Work to be completed — Output exactly the lines between the one holding "brown pan: 7 -> 9" and the last line of the data below, both of those lines included.

Data extracts —
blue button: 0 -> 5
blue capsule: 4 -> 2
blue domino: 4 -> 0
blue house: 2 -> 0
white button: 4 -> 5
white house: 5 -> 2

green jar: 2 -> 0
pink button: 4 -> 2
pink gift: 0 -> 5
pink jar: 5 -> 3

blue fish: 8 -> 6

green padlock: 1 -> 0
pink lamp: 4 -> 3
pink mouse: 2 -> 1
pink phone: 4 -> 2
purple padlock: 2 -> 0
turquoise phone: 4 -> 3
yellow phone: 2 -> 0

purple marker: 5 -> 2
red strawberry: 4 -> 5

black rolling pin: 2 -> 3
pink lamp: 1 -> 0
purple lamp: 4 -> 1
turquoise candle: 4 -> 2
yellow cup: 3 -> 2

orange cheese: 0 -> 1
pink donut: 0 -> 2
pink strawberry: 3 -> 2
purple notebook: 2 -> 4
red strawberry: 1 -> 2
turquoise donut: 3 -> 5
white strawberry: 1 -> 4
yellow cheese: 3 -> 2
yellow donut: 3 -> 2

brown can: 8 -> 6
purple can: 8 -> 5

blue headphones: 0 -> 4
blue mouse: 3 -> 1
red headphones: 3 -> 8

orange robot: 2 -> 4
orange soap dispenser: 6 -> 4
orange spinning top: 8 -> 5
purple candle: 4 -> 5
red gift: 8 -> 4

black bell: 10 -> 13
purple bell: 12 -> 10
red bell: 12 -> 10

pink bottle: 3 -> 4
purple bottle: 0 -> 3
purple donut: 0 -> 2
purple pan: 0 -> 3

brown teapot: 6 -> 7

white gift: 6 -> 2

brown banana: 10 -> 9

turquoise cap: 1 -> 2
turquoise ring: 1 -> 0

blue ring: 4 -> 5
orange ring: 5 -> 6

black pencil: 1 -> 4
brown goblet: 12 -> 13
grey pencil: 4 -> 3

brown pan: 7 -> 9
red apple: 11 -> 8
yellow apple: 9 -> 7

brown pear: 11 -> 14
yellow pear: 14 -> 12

Response box —
brown pan: 7 -> 9
red apple: 11 -> 8
yellow apple: 9 -> 7

brown pear: 11 -> 14
yellow pear: 14 -> 12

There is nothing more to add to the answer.